- _Exercise prompt_
Reproduce only the lines from the one containing "(245, 273) = (90, 292): none" through the end of the data, exactly as they stand.

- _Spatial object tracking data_

- Opening Delimiter -

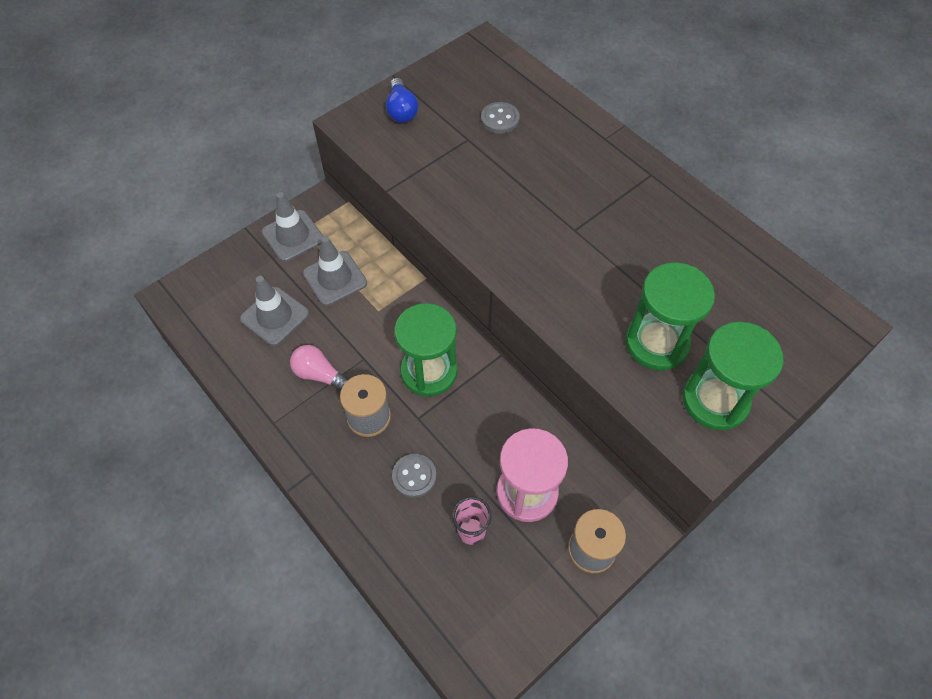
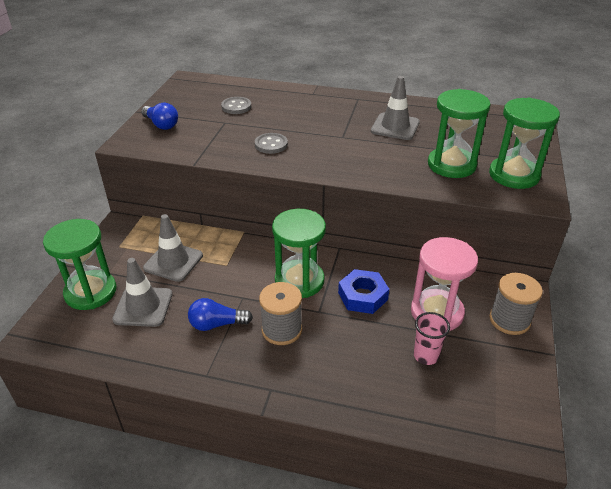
camera: 35 degrees left, 20 degrees down
(245, 273) = (90, 292): none -> green hourglass
(293, 236) = (114, 252): grey traffic cone -> grey traffic cone (395, 127)
(320, 375) = (217, 324): pink light bulb -> blue light bulb
(414, 476) = (352, 347): grey button -> grey button (271, 145)
(473, 427) = (363, 296): none -> blue nut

- Closing Delimiter -

- _Exercise response_
(245, 273) = (90, 292): none -> green hourglass
(293, 236) = (114, 252): grey traffic cone -> grey traffic cone (395, 127)
(320, 375) = (217, 324): pink light bulb -> blue light bulb
(414, 476) = (352, 347): grey button -> grey button (271, 145)
(473, 427) = (363, 296): none -> blue nut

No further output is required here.